◆ Task to carry out
Set down every record below exactly as it stands, minus the pictures.

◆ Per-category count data
::::::::

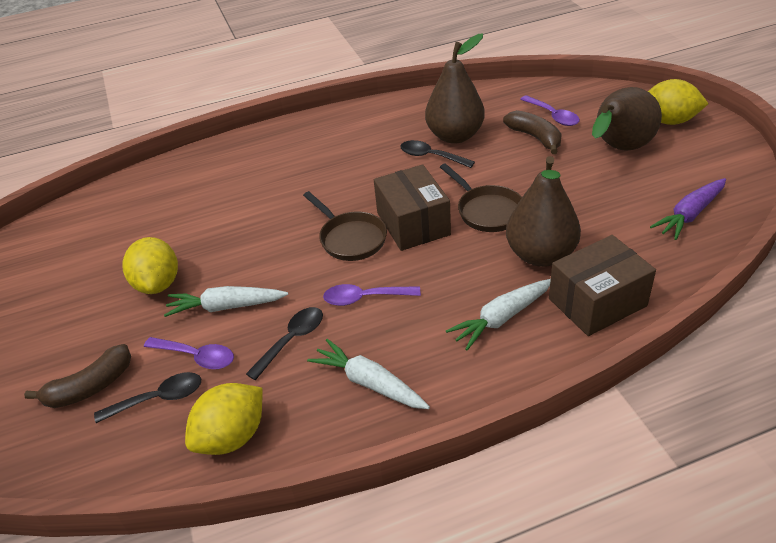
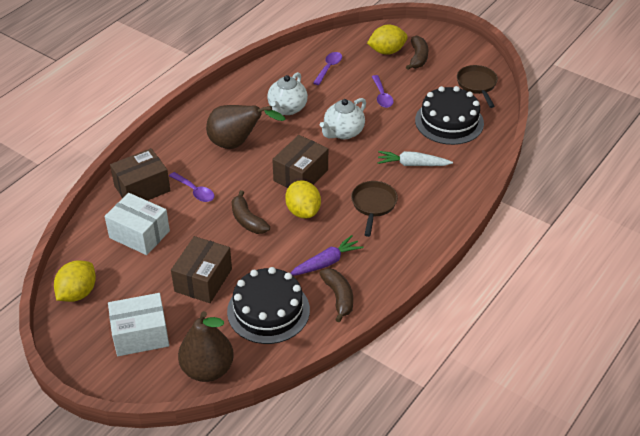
black cake: none = 0 -> [227,267,310,344] [415,86,484,145] = 2
black spoon: [94,372,201,423] [246,307,323,380] [400,140,475,168] = 3 -> none = 0
brown banana: [24,344,131,408] [503,110,562,154] = 2 -> [231,190,270,234] [319,268,353,322] [406,35,428,70] = 3
brown box: [374,164,451,251] [549,235,656,336] = 2 -> [110,148,170,201] [171,236,232,303] [272,135,328,188] = 3
brown pear: [425,33,485,144] [506,156,581,267] [592,87,662,151] = 3 -> [178,311,234,382] [206,105,285,149] = 2
white box: none = 0 -> [104,193,170,255] [108,293,169,356] = 2
white carrot: [164,286,288,317] [307,339,430,409] [446,279,551,350] = 3 -> [377,151,453,166] = 1
white teapot: none = 0 -> [267,72,308,115] [320,98,366,139] = 2

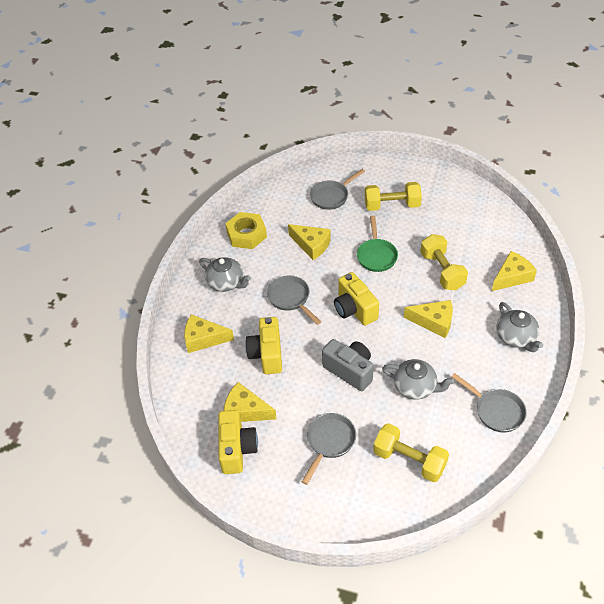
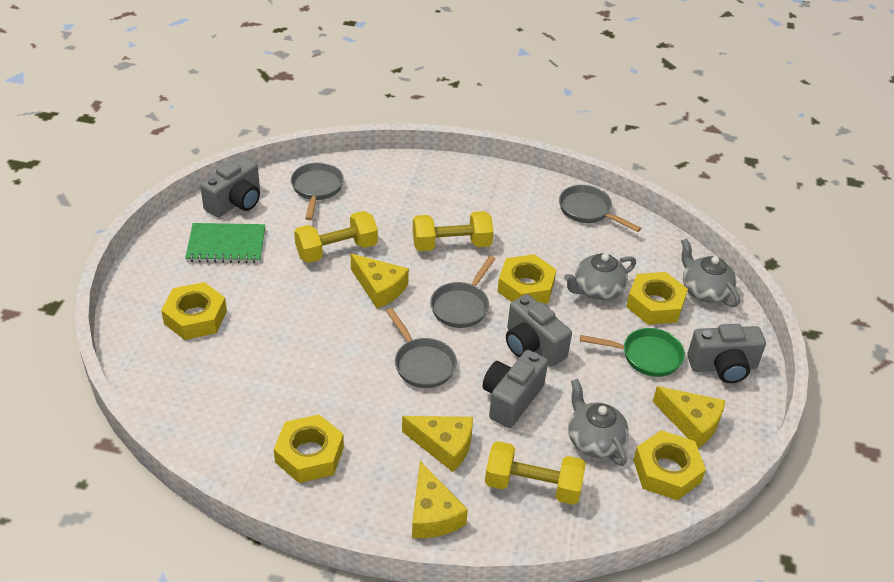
green notebook: none = 0 -> [185,223,265,263] = 1
grey camera: [322,339,374,391] = 1 -> [200,156,260,218] [483,350,548,428] [506,294,572,367] [687,324,766,383] = 4
yellow camera: [218,410,258,474] [245,317,282,374] [334,272,379,326] = 3 -> none = 0
yellow cheese: [184,314,234,353] [224,382,277,422] [288,224,331,260] [404,300,453,338] [492,251,537,291] = 5 -> [351,254,409,308] [402,416,473,472] [412,461,468,538] [653,386,725,448] = 4
yellow nut: [225,212,267,249] = 1 -> [161,282,227,340] [274,415,344,483] [497,254,557,304] [626,272,688,325] [633,430,706,500] = 5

::::::::

◆ Your response
black cake: none = 0 -> [227,267,310,344] [415,86,484,145] = 2
black spoon: [94,372,201,423] [246,307,323,380] [400,140,475,168] = 3 -> none = 0
brown banana: [24,344,131,408] [503,110,562,154] = 2 -> [231,190,270,234] [319,268,353,322] [406,35,428,70] = 3
brown box: [374,164,451,251] [549,235,656,336] = 2 -> [110,148,170,201] [171,236,232,303] [272,135,328,188] = 3
brown pear: [425,33,485,144] [506,156,581,267] [592,87,662,151] = 3 -> [178,311,234,382] [206,105,285,149] = 2
white box: none = 0 -> [104,193,170,255] [108,293,169,356] = 2
white carrot: [164,286,288,317] [307,339,430,409] [446,279,551,350] = 3 -> [377,151,453,166] = 1
white teapot: none = 0 -> [267,72,308,115] [320,98,366,139] = 2

green notebook: none = 0 -> [185,223,265,263] = 1
grey camera: [322,339,374,391] = 1 -> [200,156,260,218] [483,350,548,428] [506,294,572,367] [687,324,766,383] = 4
yellow camera: [218,410,258,474] [245,317,282,374] [334,272,379,326] = 3 -> none = 0
yellow cheese: [184,314,234,353] [224,382,277,422] [288,224,331,260] [404,300,453,338] [492,251,537,291] = 5 -> [351,254,409,308] [402,416,473,472] [412,461,468,538] [653,386,725,448] = 4
yellow nut: [225,212,267,249] = 1 -> [161,282,227,340] [274,415,344,483] [497,254,557,304] [626,272,688,325] [633,430,706,500] = 5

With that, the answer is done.